[Extracted data]
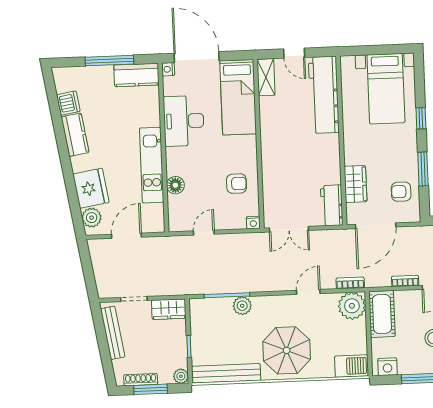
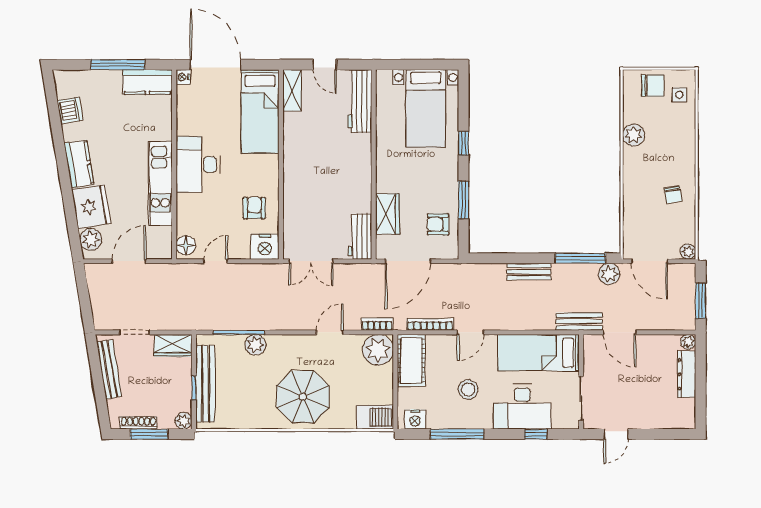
workbench: (324, 95) -> (360, 101), width x0.73, depth x0.76
desk: (184, 121) -> (198, 164), moved
kitchen counter: (75, 135) -> (79, 164), moved
armchair: (237, 184) -> (254, 208), turned -90
floor lamp: (175, 185) -> (186, 245), moved
nightstand: (253, 223) -> (265, 247), width x1.89, depth x1.79
bookcase: (405, 281) -> (430, 324), width x1.56
bench: (226, 373) -> (205, 384), moved, turned 90

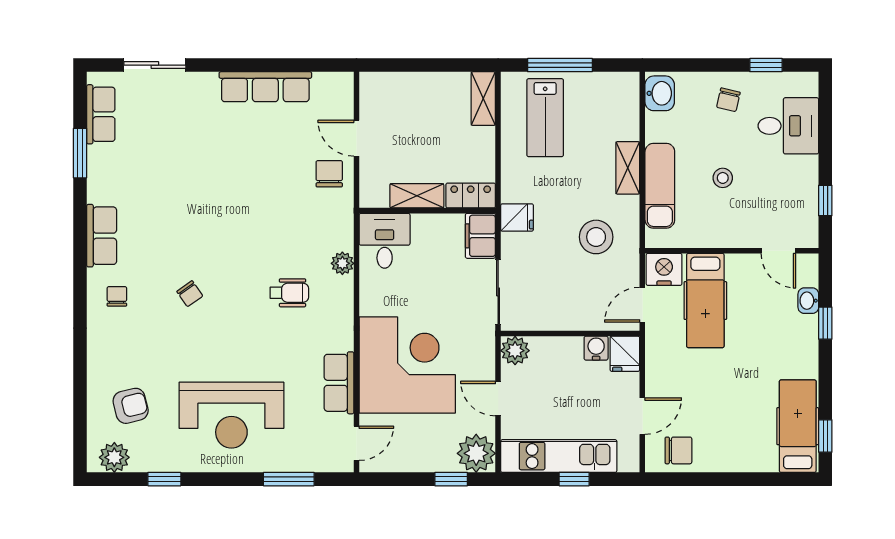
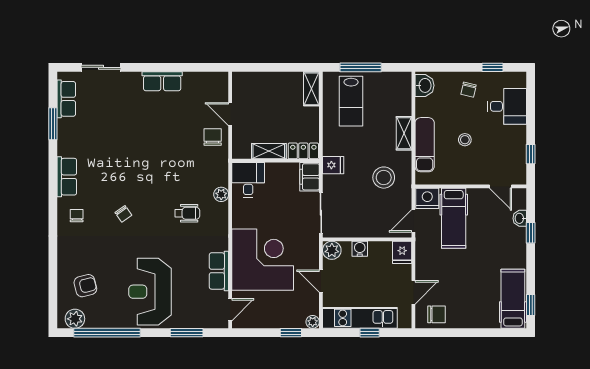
row of seats: (265, 87) -> (162, 81), width x0.68
water cooler: (596, 348) -> (360, 249), moved
reception desk: (231, 415) -> (150, 292), turned 90
plant: (476, 453) -> (313, 322), width x0.53, depth x0.53
window: (164, 479) -> (107, 333), width x3.17

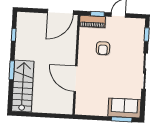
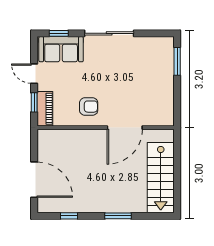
door: (60, 12) -> (34, 180), moved
armchair: (103, 48) -> (89, 107), moved
stairs: (23, 86) -> (161, 178), moved, turned -90
sofa: (124, 108) -> (61, 49), moved, turned -90

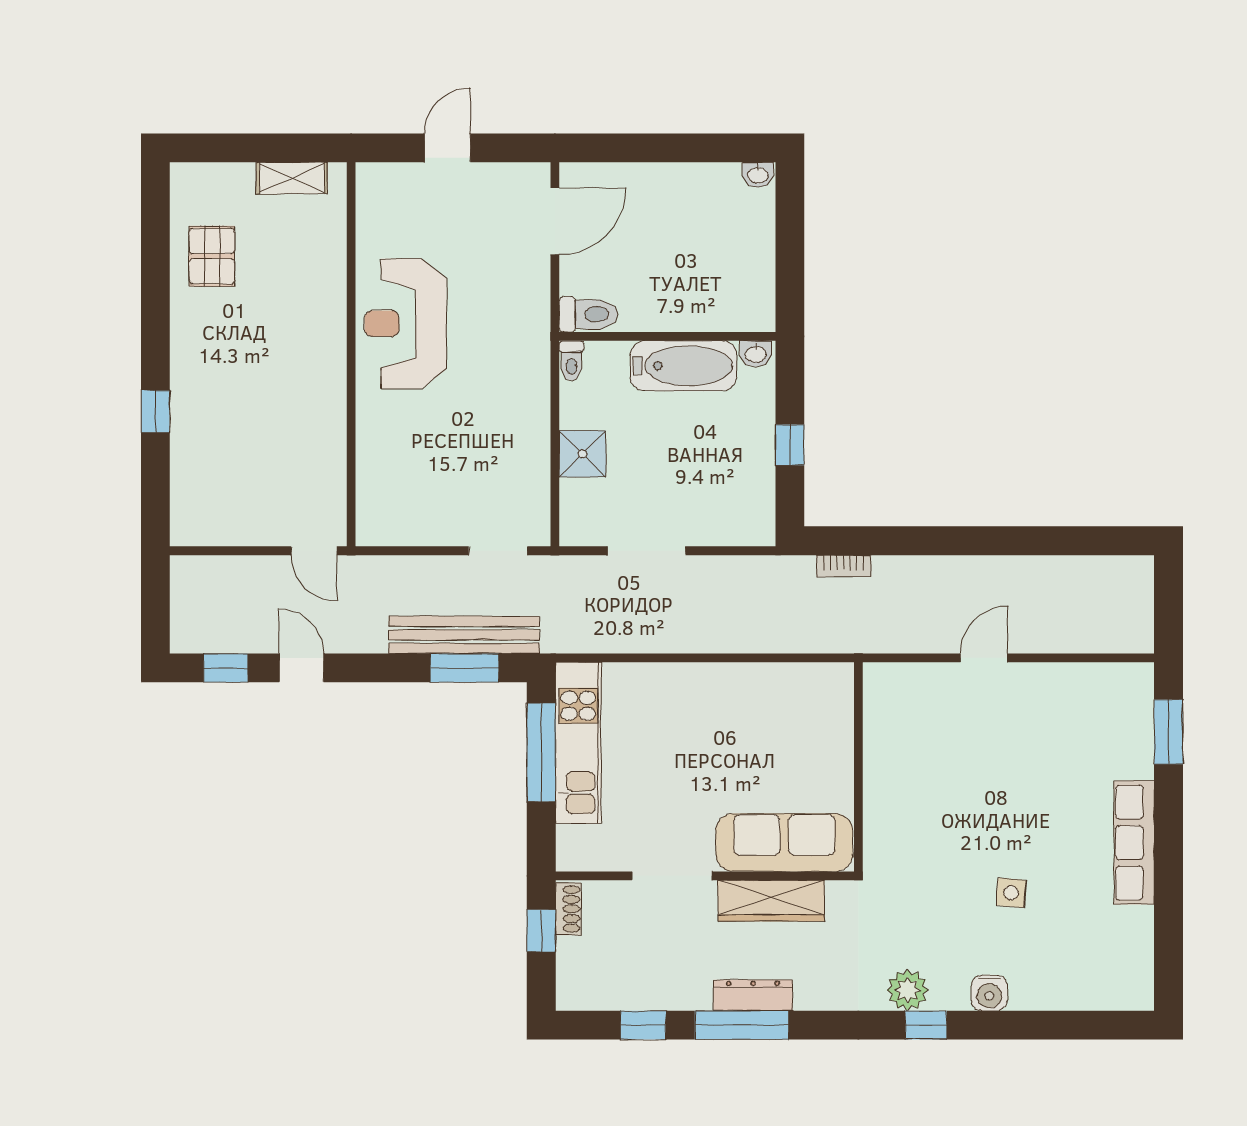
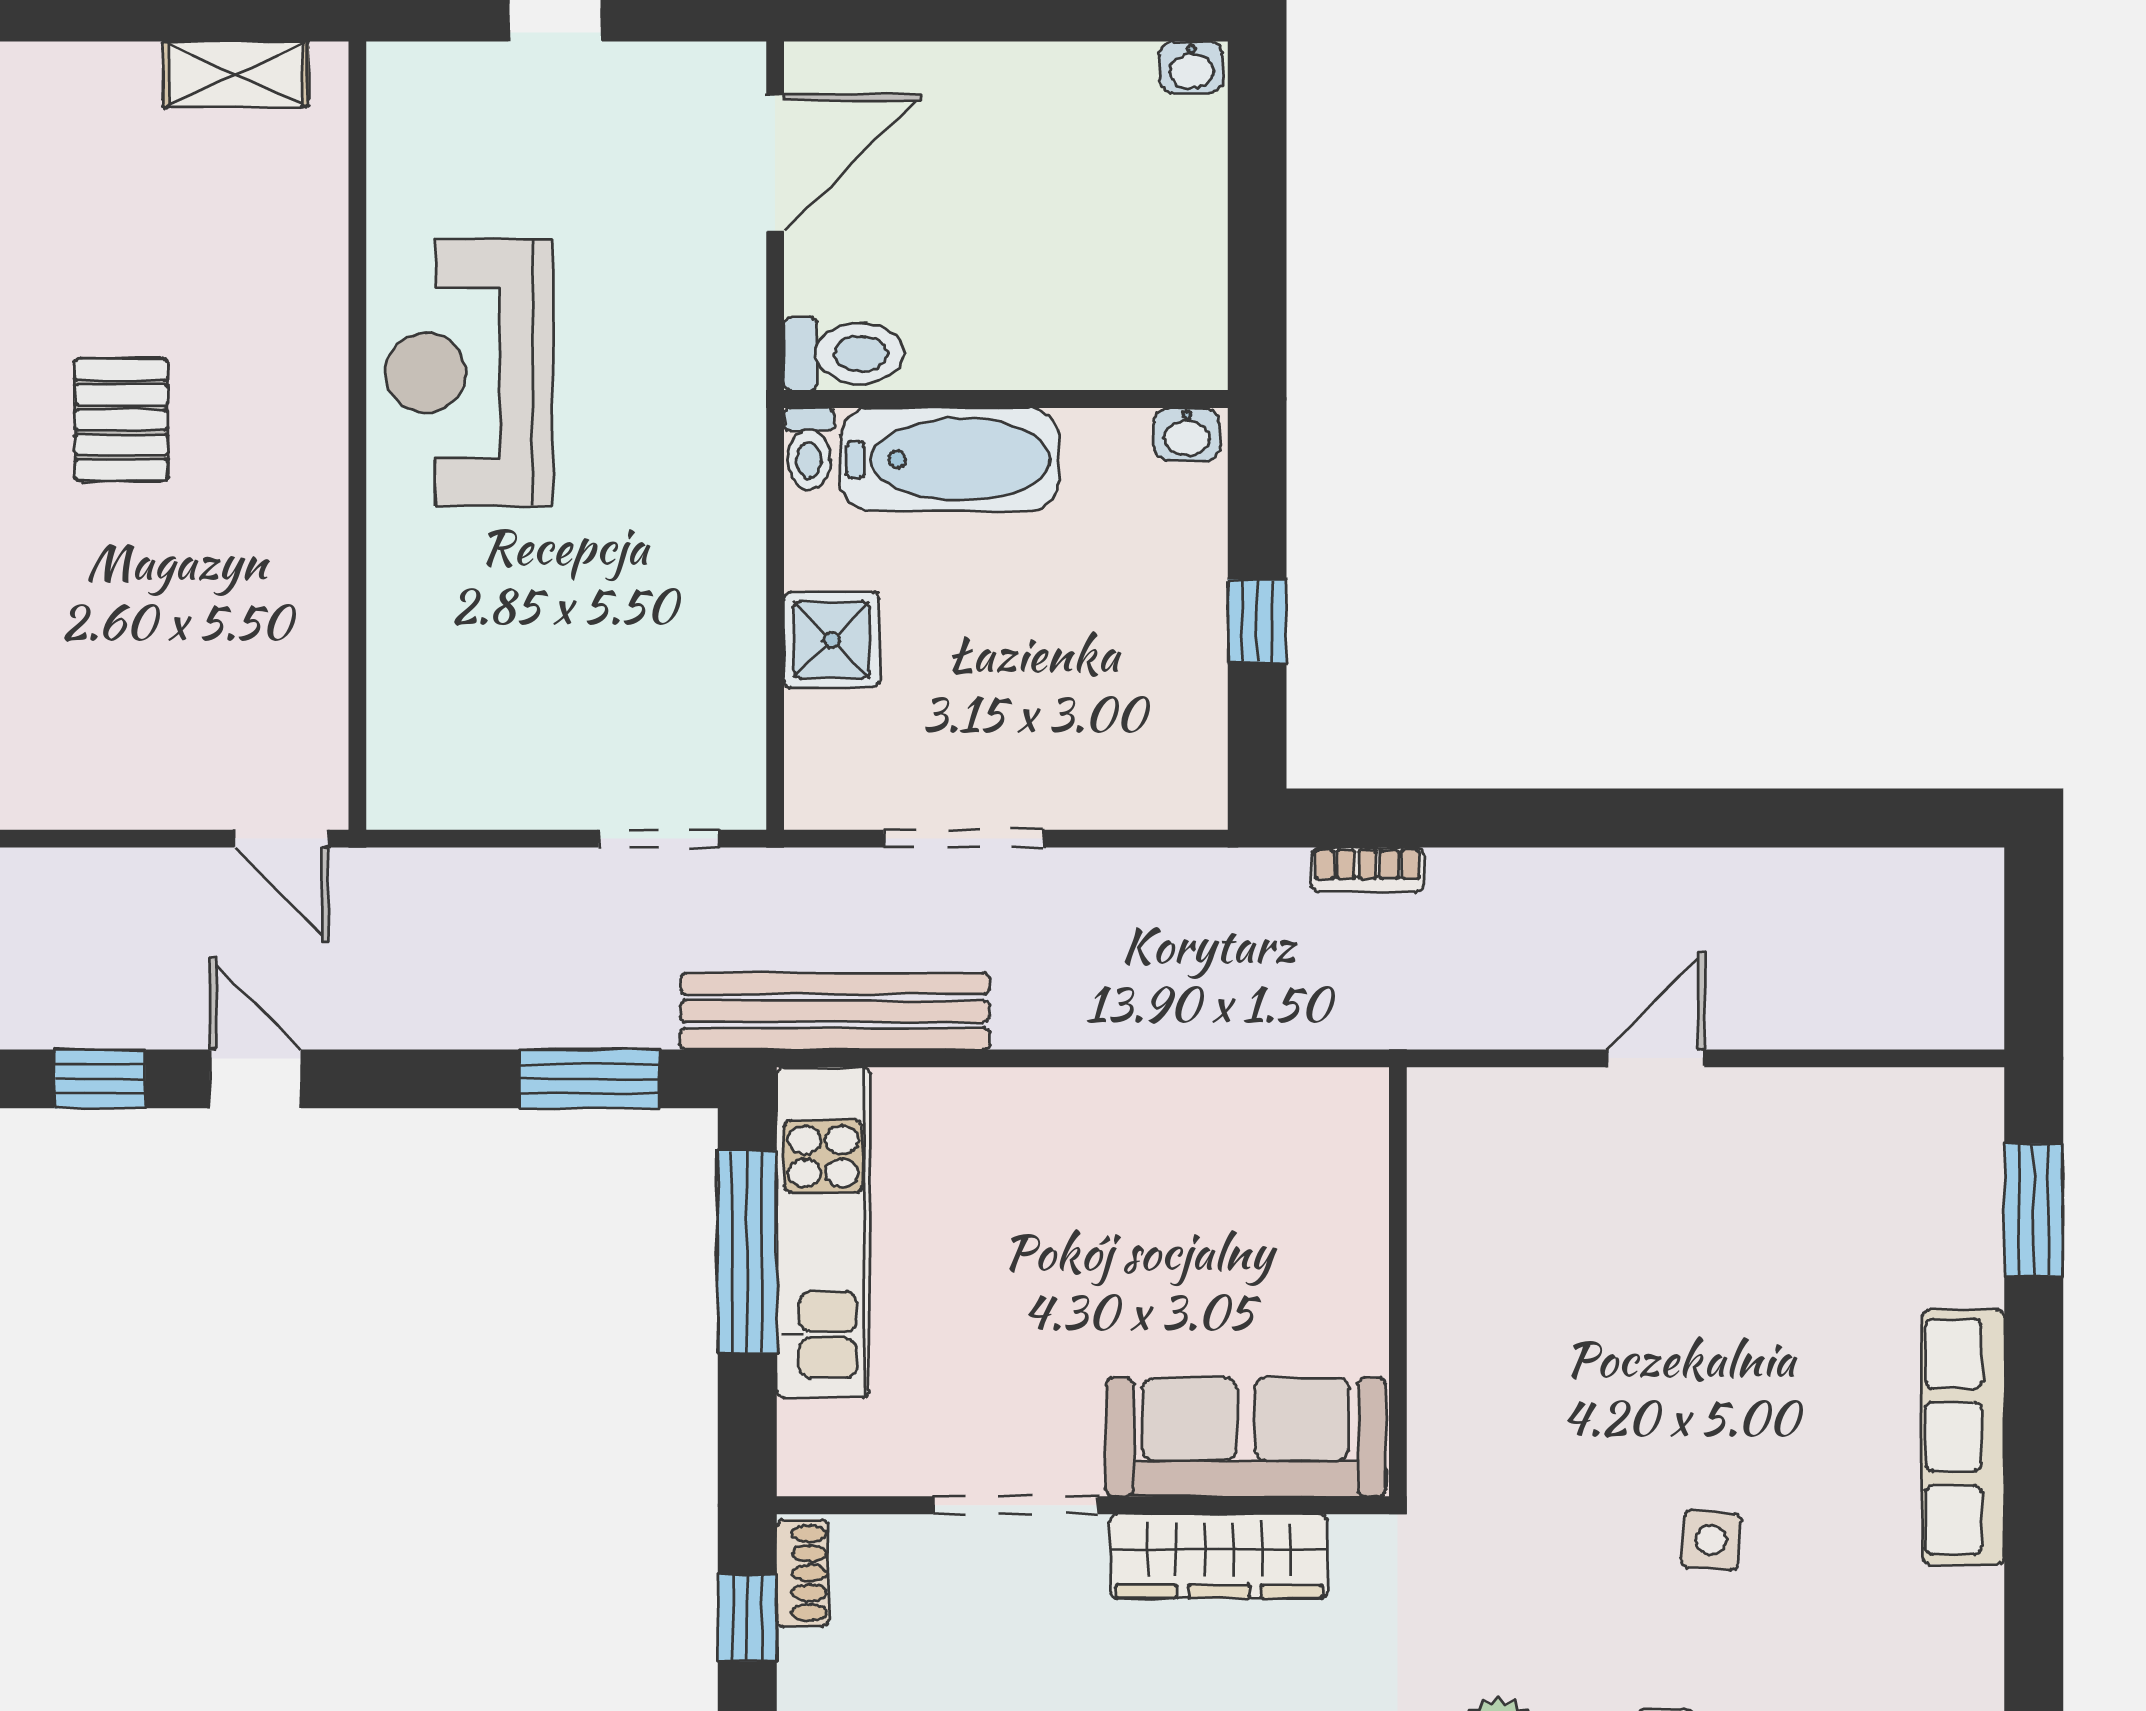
pallet: (212, 256) -> (121, 420), moved
bathtub: (683, 366) -> (950, 459), moved
bench: (464, 635) -> (835, 1011), moved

[Job item] Going by the data above, give back only the lines from the one containing "nightstand: (253, 223)" through the one containing "window: (164, 479) -> (107, 333), width x3.17", exactly as they stand, both ends included and no images.

[Task answer]
nightstand: (253, 223) -> (265, 247), width x1.89, depth x1.79
bookcase: (405, 281) -> (430, 324), width x1.56
bench: (226, 373) -> (205, 384), moved, turned 90

row of seats: (265, 87) -> (162, 81), width x0.68
water cooler: (596, 348) -> (360, 249), moved
reception desk: (231, 415) -> (150, 292), turned 90
plant: (476, 453) -> (313, 322), width x0.53, depth x0.53
window: (164, 479) -> (107, 333), width x3.17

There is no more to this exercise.